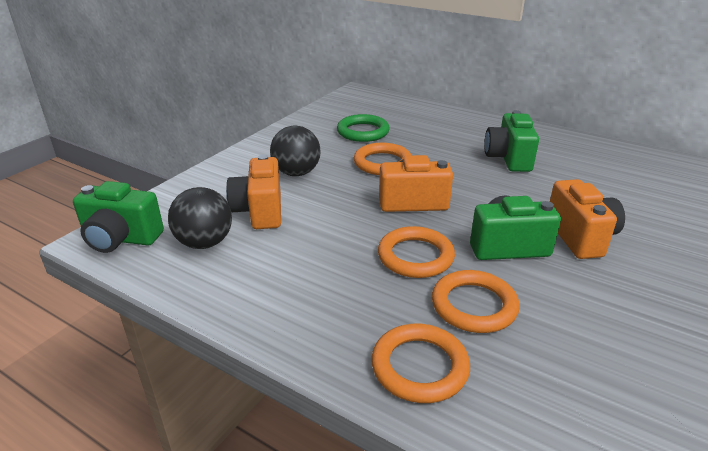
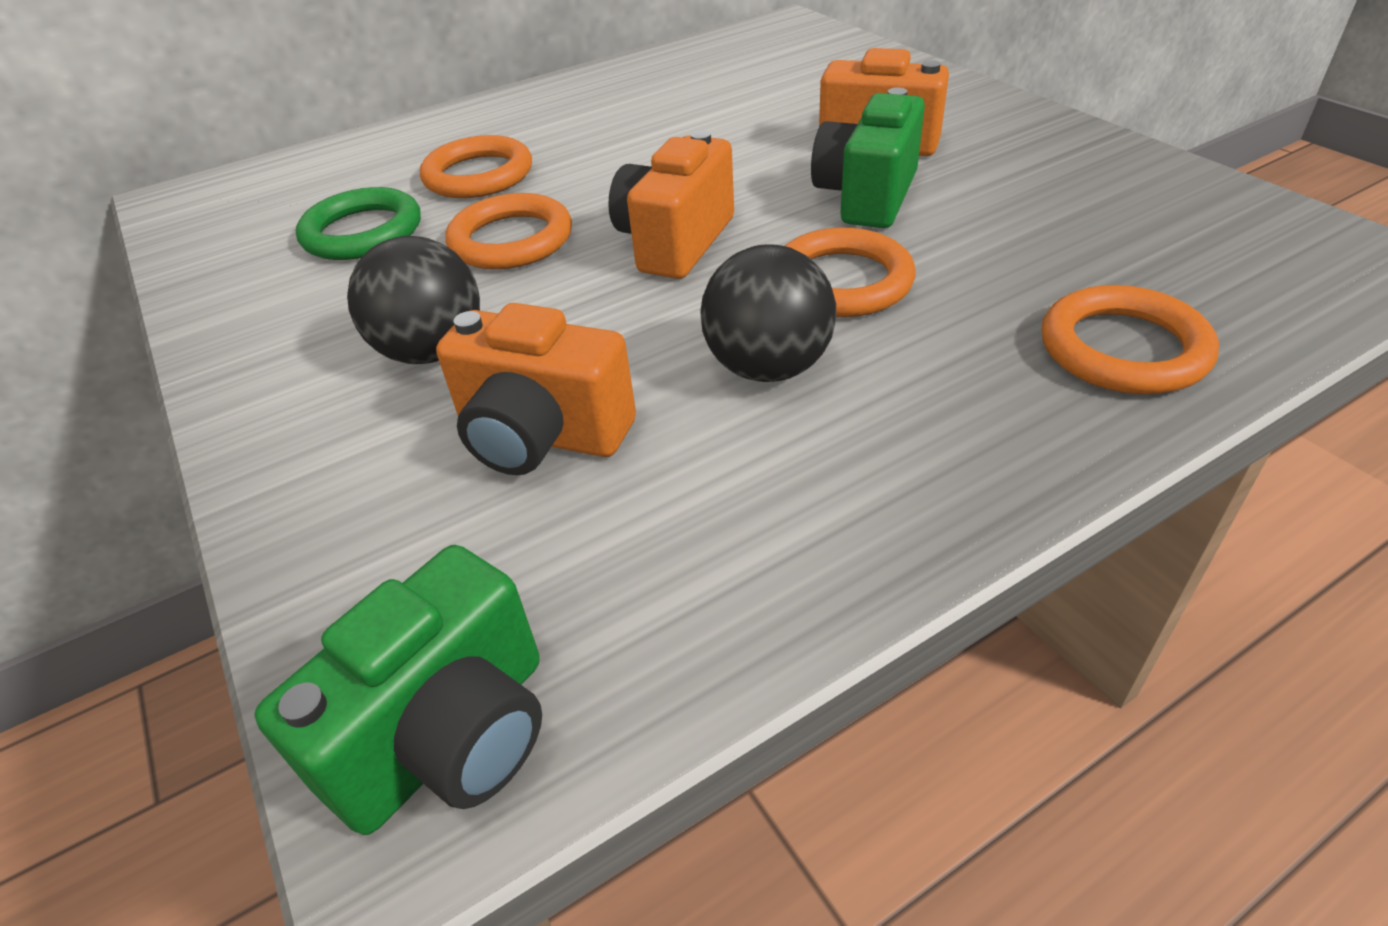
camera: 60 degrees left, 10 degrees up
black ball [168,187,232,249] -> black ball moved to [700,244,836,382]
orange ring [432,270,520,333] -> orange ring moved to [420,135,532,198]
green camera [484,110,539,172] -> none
+---+
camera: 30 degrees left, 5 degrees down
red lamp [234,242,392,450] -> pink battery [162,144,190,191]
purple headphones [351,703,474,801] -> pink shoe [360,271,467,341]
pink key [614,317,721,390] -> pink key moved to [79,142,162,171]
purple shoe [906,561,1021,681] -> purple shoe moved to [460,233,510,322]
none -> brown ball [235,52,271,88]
+---+
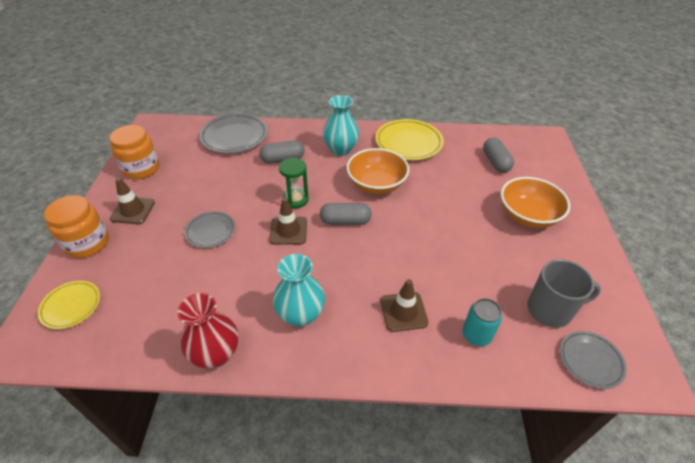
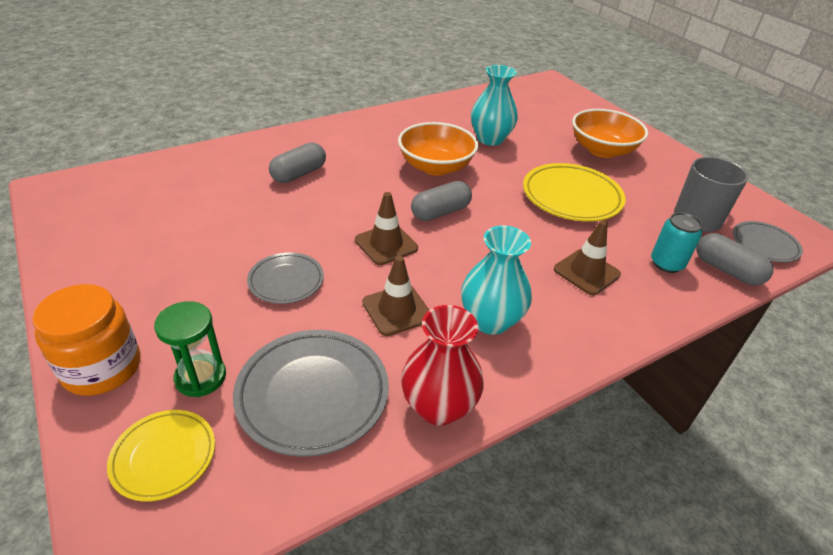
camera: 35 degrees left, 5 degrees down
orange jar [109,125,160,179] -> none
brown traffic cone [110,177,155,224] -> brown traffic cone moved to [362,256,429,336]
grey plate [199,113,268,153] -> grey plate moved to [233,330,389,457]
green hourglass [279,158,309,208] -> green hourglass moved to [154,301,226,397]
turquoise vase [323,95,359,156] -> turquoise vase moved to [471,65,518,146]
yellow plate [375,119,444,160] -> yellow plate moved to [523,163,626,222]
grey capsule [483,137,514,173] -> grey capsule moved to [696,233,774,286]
+---+
● HOW TO COMPLETE THIS TASK: Output, from the data above, the lines from the line with "green hourglass [279,158,309,208]" to the line with "grey capsule [483,137,514,173]" exactly as they stand, both ends included and nothing else.

● YOUR SOLUTION:
green hourglass [279,158,309,208] -> green hourglass moved to [154,301,226,397]
turquoise vase [323,95,359,156] -> turquoise vase moved to [471,65,518,146]
yellow plate [375,119,444,160] -> yellow plate moved to [523,163,626,222]
grey capsule [483,137,514,173] -> grey capsule moved to [696,233,774,286]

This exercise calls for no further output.